__Description of the task__: Whenever "yellow" appears in a line, please copy that line from the data.

__Records provided__:
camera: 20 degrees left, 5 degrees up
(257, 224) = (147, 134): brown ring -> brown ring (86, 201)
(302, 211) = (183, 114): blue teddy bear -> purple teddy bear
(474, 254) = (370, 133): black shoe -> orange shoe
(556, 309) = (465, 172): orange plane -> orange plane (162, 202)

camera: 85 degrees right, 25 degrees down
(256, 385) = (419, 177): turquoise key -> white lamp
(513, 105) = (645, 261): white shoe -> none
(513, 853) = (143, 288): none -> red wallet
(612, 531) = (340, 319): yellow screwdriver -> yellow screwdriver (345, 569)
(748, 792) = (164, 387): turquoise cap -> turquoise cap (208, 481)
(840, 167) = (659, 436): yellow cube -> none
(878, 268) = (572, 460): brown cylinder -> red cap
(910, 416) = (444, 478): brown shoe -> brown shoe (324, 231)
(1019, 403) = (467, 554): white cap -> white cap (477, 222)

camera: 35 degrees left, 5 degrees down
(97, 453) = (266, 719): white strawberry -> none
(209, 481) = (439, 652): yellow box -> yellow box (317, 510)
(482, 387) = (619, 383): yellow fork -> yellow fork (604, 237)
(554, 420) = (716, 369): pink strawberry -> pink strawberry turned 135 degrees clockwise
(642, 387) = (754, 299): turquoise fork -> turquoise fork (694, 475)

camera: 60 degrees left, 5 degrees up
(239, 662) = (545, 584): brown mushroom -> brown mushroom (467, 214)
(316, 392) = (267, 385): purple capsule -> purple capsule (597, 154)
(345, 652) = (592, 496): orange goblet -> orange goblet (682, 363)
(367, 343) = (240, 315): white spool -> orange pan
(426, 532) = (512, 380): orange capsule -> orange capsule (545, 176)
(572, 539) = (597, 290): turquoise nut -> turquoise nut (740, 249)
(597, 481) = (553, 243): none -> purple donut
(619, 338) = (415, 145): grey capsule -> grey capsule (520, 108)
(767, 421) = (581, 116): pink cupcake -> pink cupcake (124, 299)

__Exercise result__:
(612, 531) = (340, 319): yellow screwdriver -> yellow screwdriver (345, 569)
(840, 167) = (659, 436): yellow cube -> none
(209, 481) = (439, 652): yellow box -> yellow box (317, 510)
(482, 387) = (619, 383): yellow fork -> yellow fork (604, 237)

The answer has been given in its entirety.